(TASK STATEMENT) Of all the lines below, output only those starting at the one with "green mug: 0 -> 1" and ending at the one with "turquoise trophy: 1 -> 0", both ends included, exactly as written.

(PROVIDED DATA)
_ _ _ _
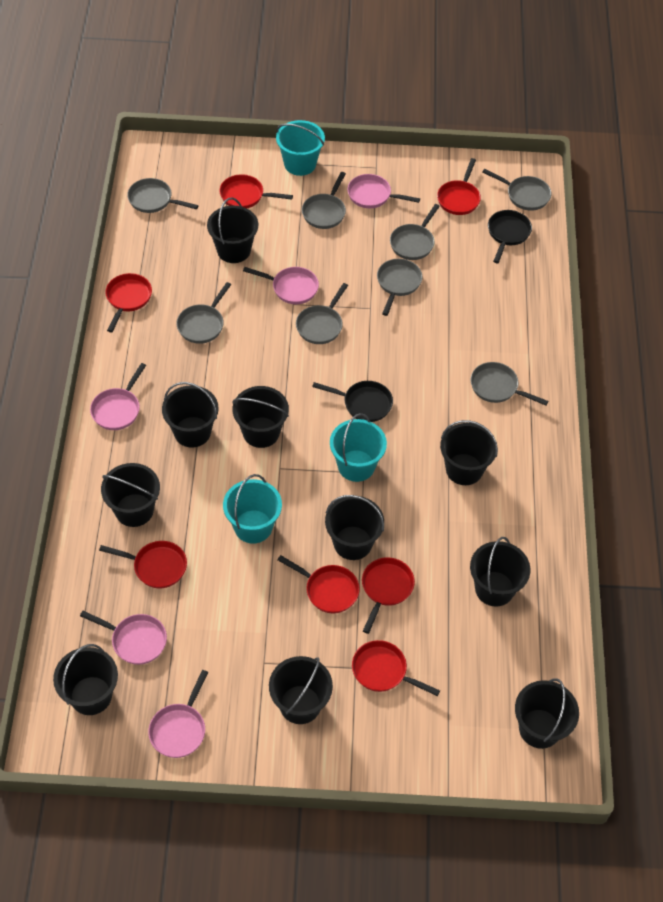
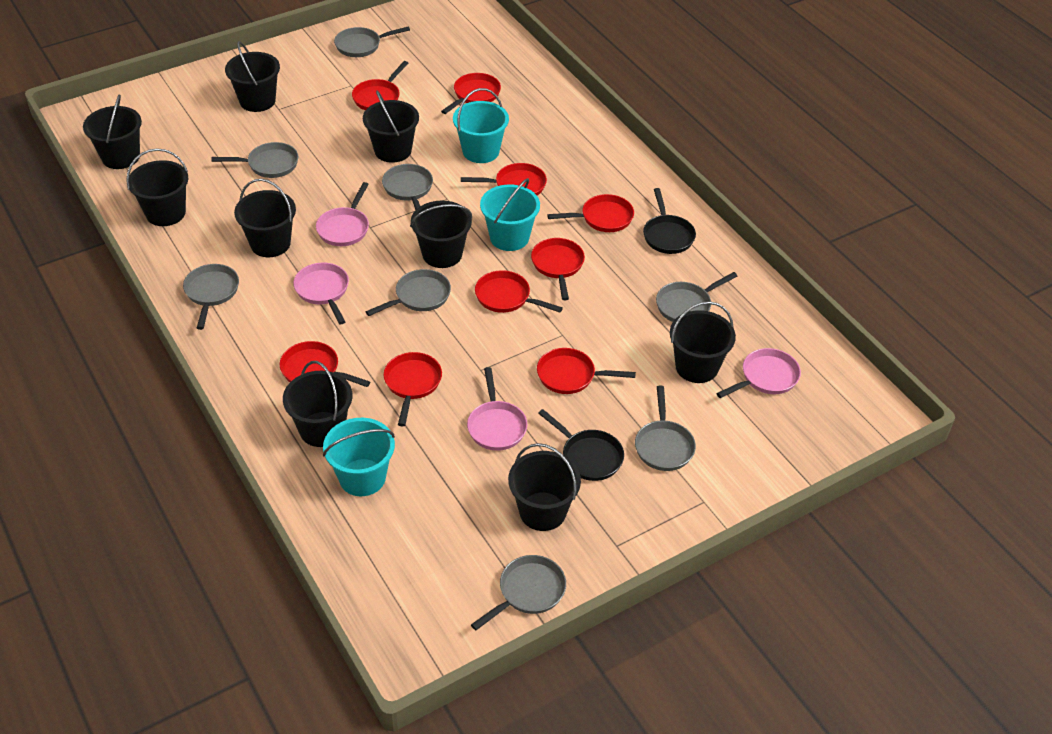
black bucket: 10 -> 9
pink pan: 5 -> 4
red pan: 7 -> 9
_ _ _ _
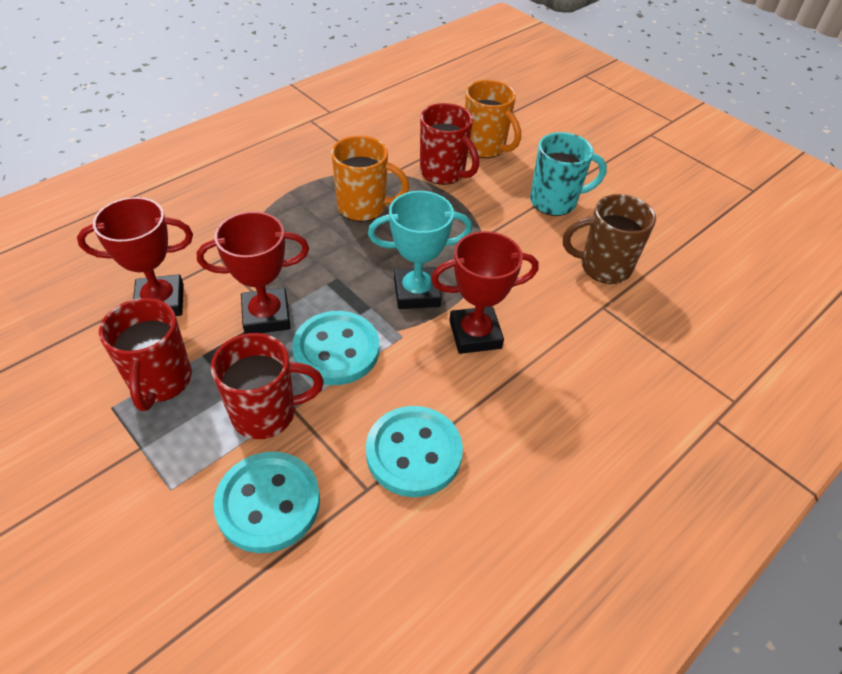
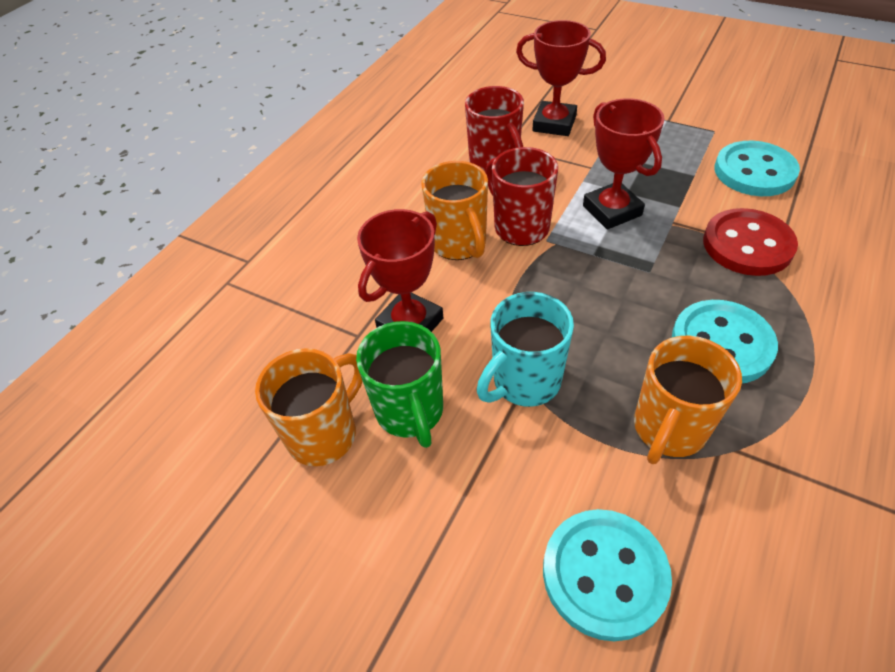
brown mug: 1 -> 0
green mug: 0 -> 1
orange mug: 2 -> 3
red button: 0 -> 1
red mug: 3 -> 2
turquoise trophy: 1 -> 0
_ _ _ _
(WRITTEN REPLY)
green mug: 0 -> 1
orange mug: 2 -> 3
red button: 0 -> 1
red mug: 3 -> 2
turquoise trophy: 1 -> 0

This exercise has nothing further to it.